***** STORED ROWS *****
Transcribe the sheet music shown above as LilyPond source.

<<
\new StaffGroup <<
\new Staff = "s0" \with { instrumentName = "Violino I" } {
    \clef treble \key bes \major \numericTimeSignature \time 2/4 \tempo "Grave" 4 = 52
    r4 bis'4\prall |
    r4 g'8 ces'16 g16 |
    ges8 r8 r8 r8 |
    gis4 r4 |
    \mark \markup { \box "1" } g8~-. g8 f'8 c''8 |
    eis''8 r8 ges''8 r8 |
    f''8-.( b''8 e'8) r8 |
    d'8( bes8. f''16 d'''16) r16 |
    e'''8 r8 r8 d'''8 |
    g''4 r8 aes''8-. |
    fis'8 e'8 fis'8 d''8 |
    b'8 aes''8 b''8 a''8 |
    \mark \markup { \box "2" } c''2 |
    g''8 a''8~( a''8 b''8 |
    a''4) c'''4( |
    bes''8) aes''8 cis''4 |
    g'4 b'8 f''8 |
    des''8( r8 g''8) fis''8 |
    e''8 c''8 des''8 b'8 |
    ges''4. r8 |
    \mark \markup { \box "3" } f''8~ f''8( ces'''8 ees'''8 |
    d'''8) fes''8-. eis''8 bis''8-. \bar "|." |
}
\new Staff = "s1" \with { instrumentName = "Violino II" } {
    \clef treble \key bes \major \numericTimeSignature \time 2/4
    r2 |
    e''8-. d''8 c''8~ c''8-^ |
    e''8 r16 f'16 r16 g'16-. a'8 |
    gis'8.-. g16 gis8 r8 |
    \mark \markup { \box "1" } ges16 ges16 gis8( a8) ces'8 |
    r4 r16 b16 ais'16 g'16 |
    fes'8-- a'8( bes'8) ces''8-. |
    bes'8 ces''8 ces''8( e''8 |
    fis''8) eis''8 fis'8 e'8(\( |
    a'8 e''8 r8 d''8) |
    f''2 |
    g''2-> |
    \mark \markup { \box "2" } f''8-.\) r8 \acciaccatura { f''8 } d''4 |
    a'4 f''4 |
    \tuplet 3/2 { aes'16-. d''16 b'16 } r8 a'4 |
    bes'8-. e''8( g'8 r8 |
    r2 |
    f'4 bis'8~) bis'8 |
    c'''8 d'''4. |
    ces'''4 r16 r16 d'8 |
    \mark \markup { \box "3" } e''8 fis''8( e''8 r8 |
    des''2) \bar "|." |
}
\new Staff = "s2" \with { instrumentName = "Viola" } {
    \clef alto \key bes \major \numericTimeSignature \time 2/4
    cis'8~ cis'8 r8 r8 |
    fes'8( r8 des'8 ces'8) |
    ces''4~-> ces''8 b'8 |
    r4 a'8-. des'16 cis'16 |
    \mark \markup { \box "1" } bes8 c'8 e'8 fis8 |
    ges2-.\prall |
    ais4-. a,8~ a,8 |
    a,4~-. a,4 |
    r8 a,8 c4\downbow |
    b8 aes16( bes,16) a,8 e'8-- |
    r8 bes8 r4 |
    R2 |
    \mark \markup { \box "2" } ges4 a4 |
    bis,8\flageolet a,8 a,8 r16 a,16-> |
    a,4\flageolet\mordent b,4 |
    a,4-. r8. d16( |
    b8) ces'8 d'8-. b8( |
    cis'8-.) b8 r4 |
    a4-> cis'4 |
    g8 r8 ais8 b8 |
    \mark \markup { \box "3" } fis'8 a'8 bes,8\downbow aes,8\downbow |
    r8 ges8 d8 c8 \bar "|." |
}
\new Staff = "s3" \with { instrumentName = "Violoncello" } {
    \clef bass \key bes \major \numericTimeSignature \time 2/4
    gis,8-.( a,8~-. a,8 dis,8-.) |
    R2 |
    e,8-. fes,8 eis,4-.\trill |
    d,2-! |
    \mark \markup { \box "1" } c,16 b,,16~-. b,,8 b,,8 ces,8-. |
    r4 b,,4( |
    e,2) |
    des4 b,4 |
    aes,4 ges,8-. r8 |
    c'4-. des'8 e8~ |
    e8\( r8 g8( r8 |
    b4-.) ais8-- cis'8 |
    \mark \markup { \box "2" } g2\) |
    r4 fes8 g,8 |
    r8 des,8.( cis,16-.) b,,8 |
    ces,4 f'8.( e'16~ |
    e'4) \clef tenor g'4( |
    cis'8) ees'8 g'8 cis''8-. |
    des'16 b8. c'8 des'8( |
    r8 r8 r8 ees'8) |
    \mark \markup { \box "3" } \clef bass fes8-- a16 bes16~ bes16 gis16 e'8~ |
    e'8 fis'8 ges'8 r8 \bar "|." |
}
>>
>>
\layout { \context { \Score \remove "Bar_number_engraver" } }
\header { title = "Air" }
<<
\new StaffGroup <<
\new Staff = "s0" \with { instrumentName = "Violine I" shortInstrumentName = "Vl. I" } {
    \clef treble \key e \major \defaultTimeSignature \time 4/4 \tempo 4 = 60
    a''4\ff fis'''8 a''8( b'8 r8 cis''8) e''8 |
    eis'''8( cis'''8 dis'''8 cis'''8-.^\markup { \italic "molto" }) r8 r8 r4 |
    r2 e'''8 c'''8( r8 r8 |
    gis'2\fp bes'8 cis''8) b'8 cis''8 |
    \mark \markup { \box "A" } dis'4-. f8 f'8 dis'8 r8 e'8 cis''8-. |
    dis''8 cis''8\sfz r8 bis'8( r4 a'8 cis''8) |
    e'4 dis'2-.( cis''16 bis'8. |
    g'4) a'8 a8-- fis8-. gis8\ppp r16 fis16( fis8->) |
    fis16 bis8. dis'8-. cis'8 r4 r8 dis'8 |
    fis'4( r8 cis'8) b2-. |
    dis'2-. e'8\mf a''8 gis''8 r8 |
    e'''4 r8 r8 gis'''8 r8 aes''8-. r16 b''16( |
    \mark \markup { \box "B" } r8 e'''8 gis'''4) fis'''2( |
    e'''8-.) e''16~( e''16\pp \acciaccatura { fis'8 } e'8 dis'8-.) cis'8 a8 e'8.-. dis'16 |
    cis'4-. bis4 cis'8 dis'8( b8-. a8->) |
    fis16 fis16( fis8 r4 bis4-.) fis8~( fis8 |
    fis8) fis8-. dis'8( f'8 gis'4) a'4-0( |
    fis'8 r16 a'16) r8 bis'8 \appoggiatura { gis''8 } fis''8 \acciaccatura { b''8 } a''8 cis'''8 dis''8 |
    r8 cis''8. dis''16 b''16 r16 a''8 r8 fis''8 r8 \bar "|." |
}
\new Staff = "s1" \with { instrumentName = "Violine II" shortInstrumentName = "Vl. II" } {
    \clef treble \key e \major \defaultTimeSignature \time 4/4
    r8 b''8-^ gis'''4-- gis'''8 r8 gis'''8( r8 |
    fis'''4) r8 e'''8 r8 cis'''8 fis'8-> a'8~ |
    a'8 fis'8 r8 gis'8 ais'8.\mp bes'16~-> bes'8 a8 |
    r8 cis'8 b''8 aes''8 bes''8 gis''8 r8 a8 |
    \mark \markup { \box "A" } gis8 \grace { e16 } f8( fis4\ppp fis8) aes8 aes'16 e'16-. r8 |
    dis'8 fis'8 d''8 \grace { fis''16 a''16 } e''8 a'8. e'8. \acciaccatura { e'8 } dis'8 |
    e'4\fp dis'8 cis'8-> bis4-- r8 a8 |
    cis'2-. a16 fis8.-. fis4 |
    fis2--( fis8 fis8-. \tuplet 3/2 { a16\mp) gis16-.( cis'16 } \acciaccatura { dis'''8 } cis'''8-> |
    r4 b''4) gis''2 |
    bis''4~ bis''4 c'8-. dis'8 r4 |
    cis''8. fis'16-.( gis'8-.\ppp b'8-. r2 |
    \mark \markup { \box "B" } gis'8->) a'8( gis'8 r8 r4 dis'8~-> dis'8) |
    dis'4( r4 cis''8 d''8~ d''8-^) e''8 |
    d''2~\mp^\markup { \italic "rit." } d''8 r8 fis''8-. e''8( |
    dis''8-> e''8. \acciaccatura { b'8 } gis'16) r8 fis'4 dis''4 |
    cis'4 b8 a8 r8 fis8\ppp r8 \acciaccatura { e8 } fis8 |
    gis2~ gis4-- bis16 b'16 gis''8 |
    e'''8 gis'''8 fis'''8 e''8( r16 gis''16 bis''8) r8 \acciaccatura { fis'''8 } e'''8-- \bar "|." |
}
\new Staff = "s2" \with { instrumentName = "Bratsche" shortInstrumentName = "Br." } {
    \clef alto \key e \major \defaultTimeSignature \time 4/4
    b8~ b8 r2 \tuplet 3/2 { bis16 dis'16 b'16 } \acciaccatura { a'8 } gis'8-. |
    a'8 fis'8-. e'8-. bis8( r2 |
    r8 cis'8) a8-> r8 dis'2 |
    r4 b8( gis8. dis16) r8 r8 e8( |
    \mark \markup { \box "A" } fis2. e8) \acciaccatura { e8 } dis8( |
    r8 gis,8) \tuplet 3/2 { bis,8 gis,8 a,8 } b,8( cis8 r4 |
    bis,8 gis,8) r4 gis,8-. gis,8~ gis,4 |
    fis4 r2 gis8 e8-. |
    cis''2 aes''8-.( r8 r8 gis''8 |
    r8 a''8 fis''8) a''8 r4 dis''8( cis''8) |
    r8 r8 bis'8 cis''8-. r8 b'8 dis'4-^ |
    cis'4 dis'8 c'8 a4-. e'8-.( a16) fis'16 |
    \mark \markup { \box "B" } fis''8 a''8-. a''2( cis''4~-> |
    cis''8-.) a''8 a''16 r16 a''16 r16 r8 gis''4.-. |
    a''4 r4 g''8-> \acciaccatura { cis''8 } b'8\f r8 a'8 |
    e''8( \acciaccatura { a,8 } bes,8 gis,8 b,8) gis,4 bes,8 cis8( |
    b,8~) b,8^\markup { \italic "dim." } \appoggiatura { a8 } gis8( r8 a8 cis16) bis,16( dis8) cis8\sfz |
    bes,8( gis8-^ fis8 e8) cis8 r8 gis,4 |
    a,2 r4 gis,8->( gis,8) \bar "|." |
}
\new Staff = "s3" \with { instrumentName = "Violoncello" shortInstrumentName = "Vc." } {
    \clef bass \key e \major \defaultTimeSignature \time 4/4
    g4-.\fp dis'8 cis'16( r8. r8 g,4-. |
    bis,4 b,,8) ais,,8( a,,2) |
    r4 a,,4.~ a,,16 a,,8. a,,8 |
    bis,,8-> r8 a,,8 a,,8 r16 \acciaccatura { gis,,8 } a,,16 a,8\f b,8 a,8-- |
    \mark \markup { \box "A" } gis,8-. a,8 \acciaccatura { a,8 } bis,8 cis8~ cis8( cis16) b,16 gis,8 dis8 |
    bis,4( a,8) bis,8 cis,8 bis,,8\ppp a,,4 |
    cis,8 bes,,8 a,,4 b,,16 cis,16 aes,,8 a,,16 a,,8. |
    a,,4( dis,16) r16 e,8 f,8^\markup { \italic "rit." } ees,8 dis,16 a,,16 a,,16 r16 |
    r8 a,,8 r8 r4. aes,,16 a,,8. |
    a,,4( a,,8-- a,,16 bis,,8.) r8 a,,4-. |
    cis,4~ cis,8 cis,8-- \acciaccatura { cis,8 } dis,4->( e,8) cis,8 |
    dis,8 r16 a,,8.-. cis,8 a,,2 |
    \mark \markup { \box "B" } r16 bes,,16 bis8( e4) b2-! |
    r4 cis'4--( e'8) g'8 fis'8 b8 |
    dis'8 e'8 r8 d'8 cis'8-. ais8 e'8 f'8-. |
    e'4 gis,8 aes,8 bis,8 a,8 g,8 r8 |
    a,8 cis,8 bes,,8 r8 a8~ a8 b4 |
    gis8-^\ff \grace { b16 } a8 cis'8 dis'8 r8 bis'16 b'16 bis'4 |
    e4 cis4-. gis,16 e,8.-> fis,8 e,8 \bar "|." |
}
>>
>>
*****
WHAT NEEDS TO BE DONE
Please find every line in the records that contains the string "Violoncello" and copy each of those lines.

ANSWER BELOW
\new Staff = "s3" \with { instrumentName = "Violoncello" } {
\new Staff = "s3" \with { instrumentName = "Violoncello" shortInstrumentName = "Vc." } {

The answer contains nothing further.